[[ DATASET EXTRACT, beginning ]]

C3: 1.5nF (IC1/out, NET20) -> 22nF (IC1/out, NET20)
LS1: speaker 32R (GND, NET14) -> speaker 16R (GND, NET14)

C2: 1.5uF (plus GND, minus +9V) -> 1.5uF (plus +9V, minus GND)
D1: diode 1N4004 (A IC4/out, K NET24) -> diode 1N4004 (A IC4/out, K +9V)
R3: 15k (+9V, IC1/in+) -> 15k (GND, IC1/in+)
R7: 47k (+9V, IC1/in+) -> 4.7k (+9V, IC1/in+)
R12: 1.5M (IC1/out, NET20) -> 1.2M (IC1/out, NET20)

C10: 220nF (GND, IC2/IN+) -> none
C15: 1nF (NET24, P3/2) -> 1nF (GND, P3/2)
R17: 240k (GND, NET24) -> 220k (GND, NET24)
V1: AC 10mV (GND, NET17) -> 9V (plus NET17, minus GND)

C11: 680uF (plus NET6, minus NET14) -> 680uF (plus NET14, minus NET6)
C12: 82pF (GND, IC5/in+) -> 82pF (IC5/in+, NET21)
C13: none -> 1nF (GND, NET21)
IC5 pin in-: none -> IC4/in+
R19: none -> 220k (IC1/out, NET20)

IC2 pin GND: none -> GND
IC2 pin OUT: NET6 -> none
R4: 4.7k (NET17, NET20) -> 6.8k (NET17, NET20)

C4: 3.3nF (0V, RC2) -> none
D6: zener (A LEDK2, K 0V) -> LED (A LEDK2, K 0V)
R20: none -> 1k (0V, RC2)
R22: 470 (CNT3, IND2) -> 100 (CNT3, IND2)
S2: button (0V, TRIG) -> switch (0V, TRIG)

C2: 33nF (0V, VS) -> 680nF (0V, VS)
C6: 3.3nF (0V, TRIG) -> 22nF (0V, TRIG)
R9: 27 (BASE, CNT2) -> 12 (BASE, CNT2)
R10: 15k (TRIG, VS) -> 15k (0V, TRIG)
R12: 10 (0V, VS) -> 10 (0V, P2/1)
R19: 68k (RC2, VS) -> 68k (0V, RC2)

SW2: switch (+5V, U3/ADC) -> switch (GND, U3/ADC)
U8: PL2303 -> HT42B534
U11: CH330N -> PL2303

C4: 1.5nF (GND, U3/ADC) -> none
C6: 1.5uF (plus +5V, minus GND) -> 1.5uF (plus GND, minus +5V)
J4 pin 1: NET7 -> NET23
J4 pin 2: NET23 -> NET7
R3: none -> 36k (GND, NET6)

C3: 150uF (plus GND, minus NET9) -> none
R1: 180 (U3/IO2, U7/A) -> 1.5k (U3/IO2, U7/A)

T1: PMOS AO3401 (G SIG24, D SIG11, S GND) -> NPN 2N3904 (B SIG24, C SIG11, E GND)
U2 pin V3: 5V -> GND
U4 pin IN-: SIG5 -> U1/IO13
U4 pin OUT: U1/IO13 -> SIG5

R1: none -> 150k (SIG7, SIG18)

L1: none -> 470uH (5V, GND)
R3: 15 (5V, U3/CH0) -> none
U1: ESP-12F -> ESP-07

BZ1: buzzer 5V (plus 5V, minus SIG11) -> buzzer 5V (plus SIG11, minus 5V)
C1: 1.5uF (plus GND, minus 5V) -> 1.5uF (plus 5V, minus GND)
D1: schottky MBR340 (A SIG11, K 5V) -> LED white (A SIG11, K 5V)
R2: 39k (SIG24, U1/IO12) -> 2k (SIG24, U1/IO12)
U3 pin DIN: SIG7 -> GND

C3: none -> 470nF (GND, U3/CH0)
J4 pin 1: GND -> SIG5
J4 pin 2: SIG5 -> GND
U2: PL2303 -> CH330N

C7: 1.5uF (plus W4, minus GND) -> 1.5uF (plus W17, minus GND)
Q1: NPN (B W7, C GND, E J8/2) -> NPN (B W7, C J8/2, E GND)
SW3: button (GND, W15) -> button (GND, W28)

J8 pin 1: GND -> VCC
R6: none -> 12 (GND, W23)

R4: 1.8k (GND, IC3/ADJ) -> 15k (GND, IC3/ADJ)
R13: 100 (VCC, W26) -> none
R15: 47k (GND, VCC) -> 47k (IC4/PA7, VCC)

[[ DATASET EXTRACT, end ]]

__WORK REQUIRED__
Only the last part of the entries above is needed: please copy the line with "J4 pin 2: SIG5 -> GND" and each line after it exactly.

__OUTPUT OF THE EXERCISE__
J4 pin 2: SIG5 -> GND
U2: PL2303 -> CH330N

C7: 1.5uF (plus W4, minus GND) -> 1.5uF (plus W17, minus GND)
Q1: NPN (B W7, C GND, E J8/2) -> NPN (B W7, C J8/2, E GND)
SW3: button (GND, W15) -> button (GND, W28)

J8 pin 1: GND -> VCC
R6: none -> 12 (GND, W23)

R4: 1.8k (GND, IC3/ADJ) -> 15k (GND, IC3/ADJ)
R13: 100 (VCC, W26) -> none
R15: 47k (GND, VCC) -> 47k (IC4/PA7, VCC)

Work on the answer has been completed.